====== Records to process ======
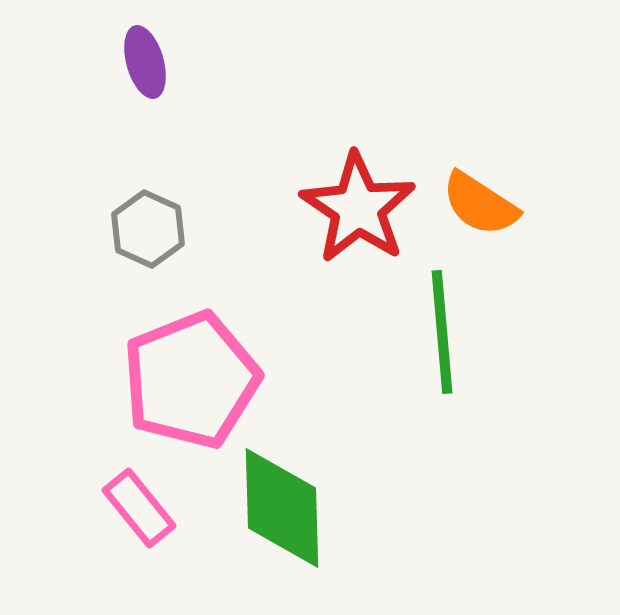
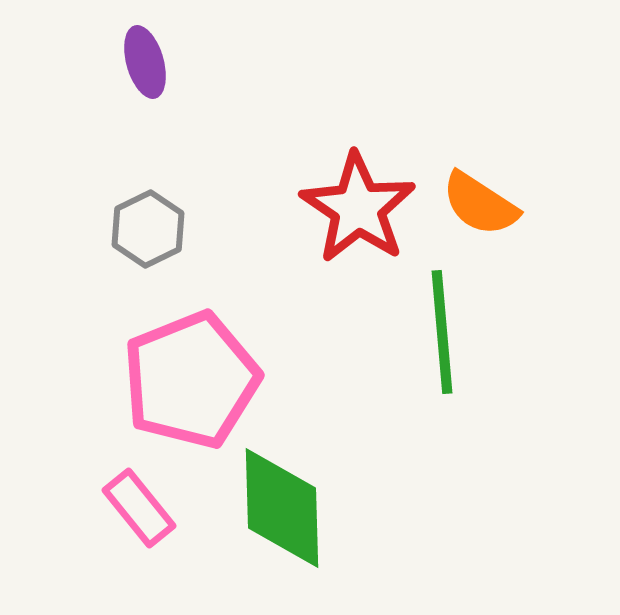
gray hexagon: rotated 10 degrees clockwise
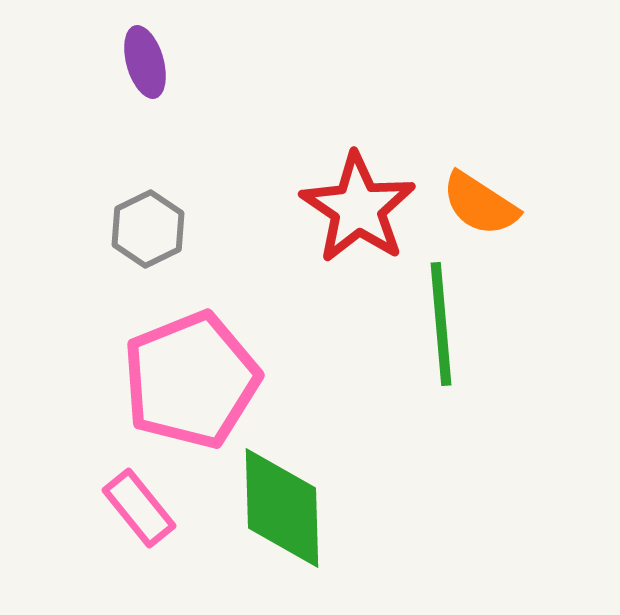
green line: moved 1 px left, 8 px up
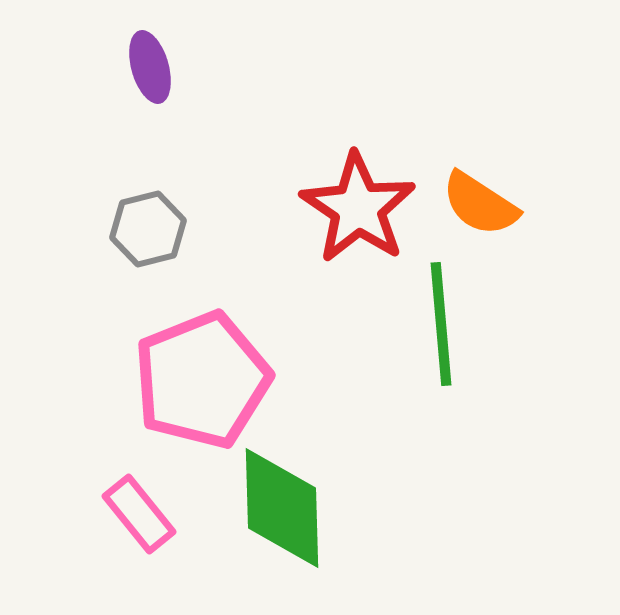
purple ellipse: moved 5 px right, 5 px down
gray hexagon: rotated 12 degrees clockwise
pink pentagon: moved 11 px right
pink rectangle: moved 6 px down
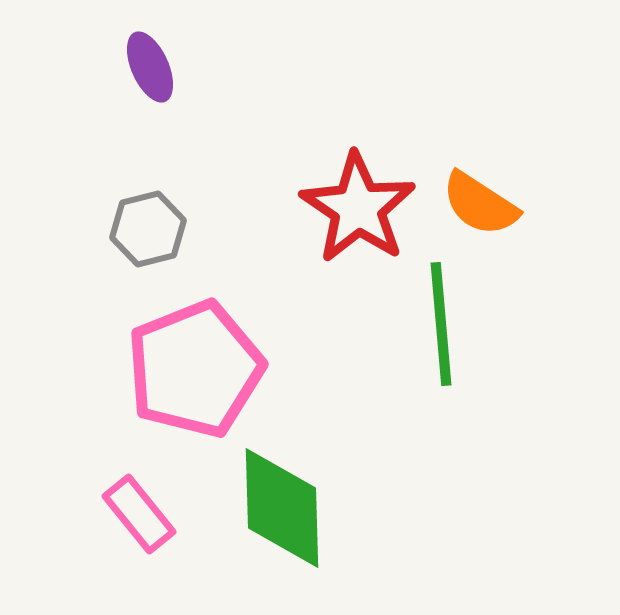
purple ellipse: rotated 8 degrees counterclockwise
pink pentagon: moved 7 px left, 11 px up
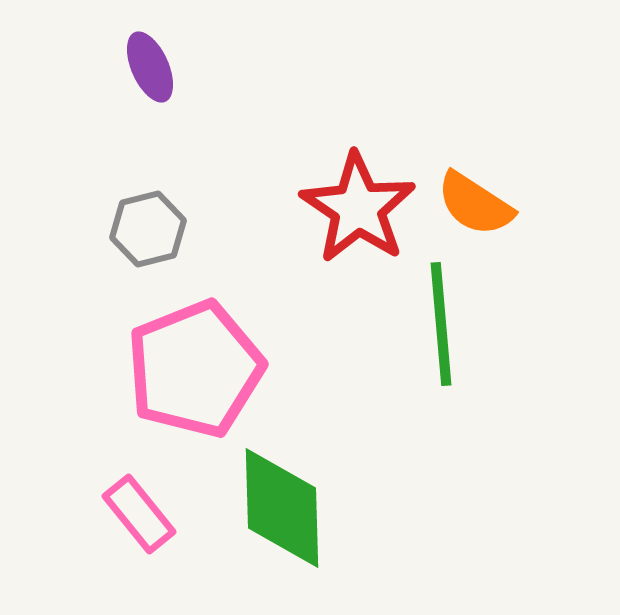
orange semicircle: moved 5 px left
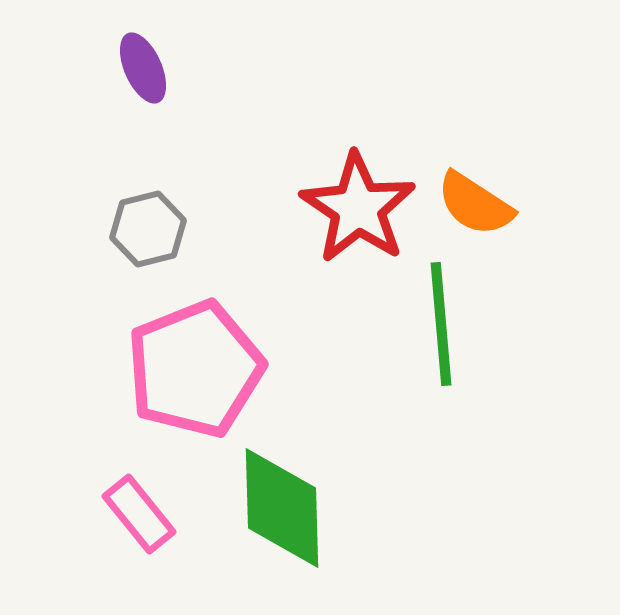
purple ellipse: moved 7 px left, 1 px down
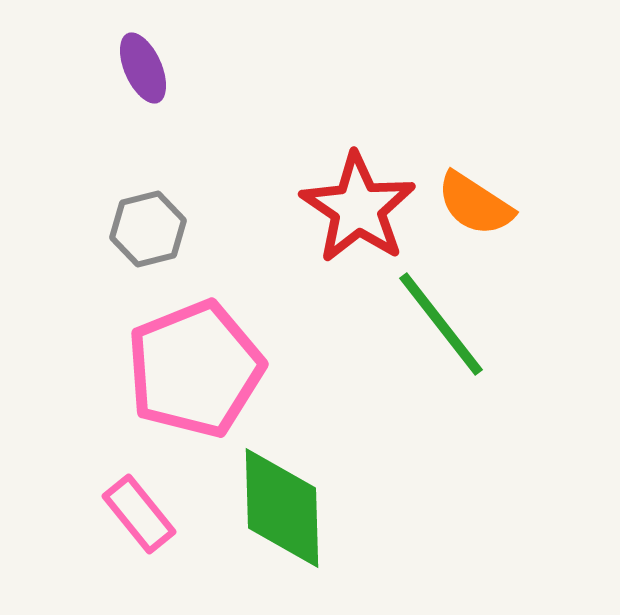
green line: rotated 33 degrees counterclockwise
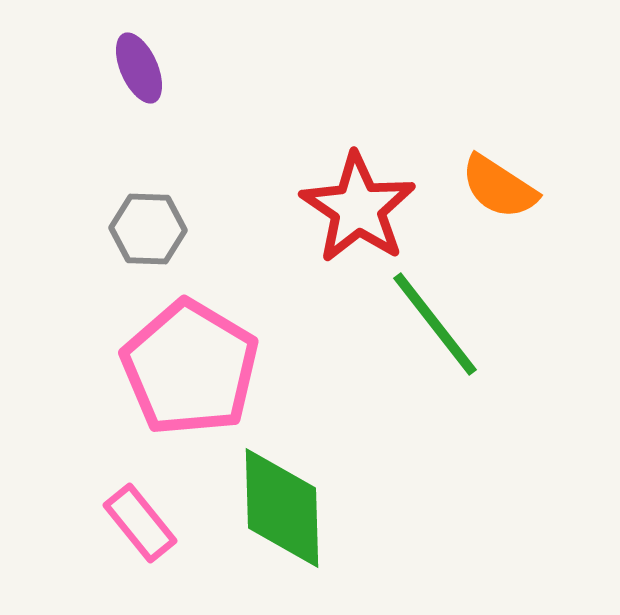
purple ellipse: moved 4 px left
orange semicircle: moved 24 px right, 17 px up
gray hexagon: rotated 16 degrees clockwise
green line: moved 6 px left
pink pentagon: moved 5 px left, 1 px up; rotated 19 degrees counterclockwise
pink rectangle: moved 1 px right, 9 px down
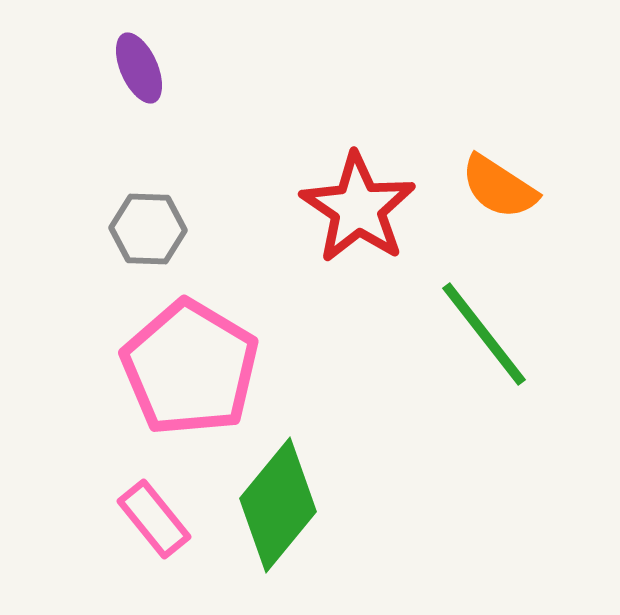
green line: moved 49 px right, 10 px down
green diamond: moved 4 px left, 3 px up; rotated 41 degrees clockwise
pink rectangle: moved 14 px right, 4 px up
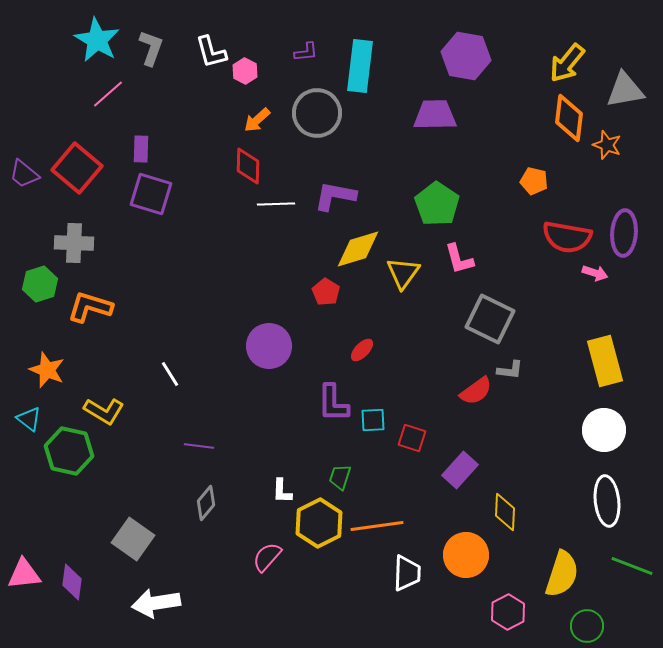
======
» Exercise aim
Can you put every line of the data above into a JSON list of strings, one string per line, with blank lines skipped and the pictures left out?

» Answer for this exercise
[
  "gray hexagon: rotated 10 degrees clockwise",
  "green line: moved 1 px left, 8 px up",
  "purple ellipse: moved 5 px right, 5 px down",
  "gray hexagon: rotated 12 degrees clockwise",
  "pink pentagon: moved 11 px right",
  "pink rectangle: moved 6 px down",
  "purple ellipse: rotated 8 degrees counterclockwise",
  "pink pentagon: moved 7 px left, 11 px up",
  "orange semicircle: moved 5 px left",
  "purple ellipse: moved 7 px left, 1 px down",
  "green line: rotated 33 degrees counterclockwise",
  "purple ellipse: moved 4 px left",
  "orange semicircle: moved 24 px right, 17 px up",
  "gray hexagon: rotated 16 degrees clockwise",
  "green line: moved 6 px left",
  "pink pentagon: moved 5 px left, 1 px up; rotated 19 degrees counterclockwise",
  "pink rectangle: moved 1 px right, 9 px down",
  "green line: moved 49 px right, 10 px down",
  "green diamond: moved 4 px left, 3 px up; rotated 41 degrees clockwise",
  "pink rectangle: moved 14 px right, 4 px up"
]